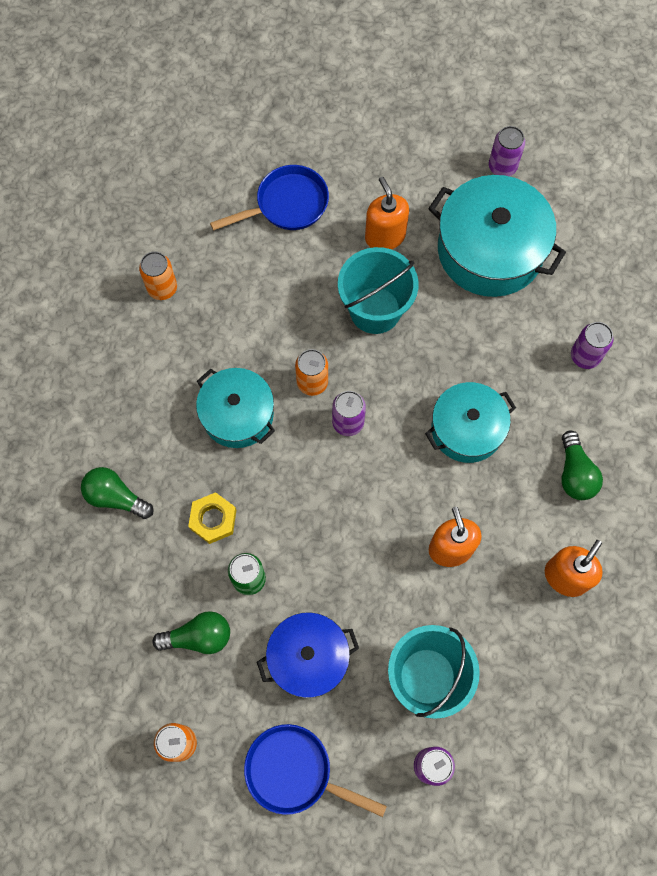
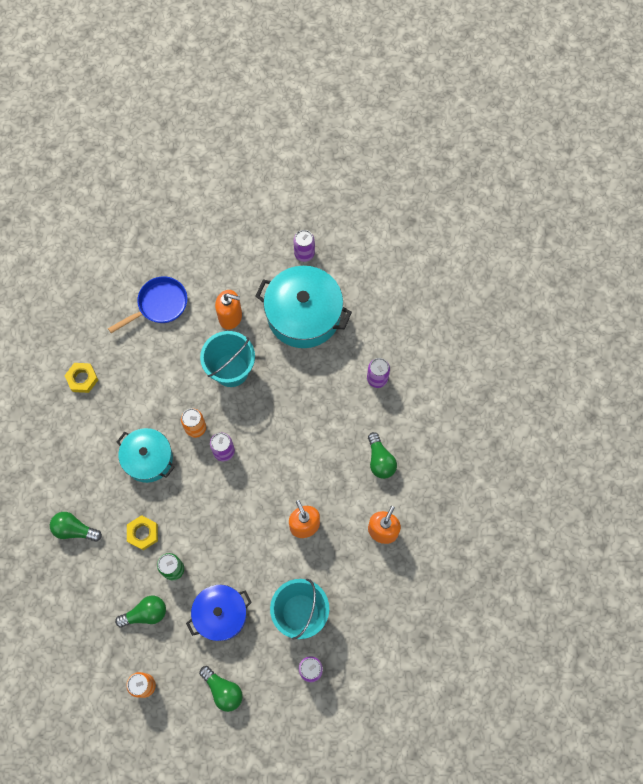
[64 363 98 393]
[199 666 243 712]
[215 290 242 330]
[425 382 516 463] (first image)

## ASSIGNMENT
Restate the data above verbatim, skipping every image.

## ANSWER FOR THE TASK
[64 363 98 393]
[199 666 243 712]
[215 290 242 330]
[425 382 516 463] (first image)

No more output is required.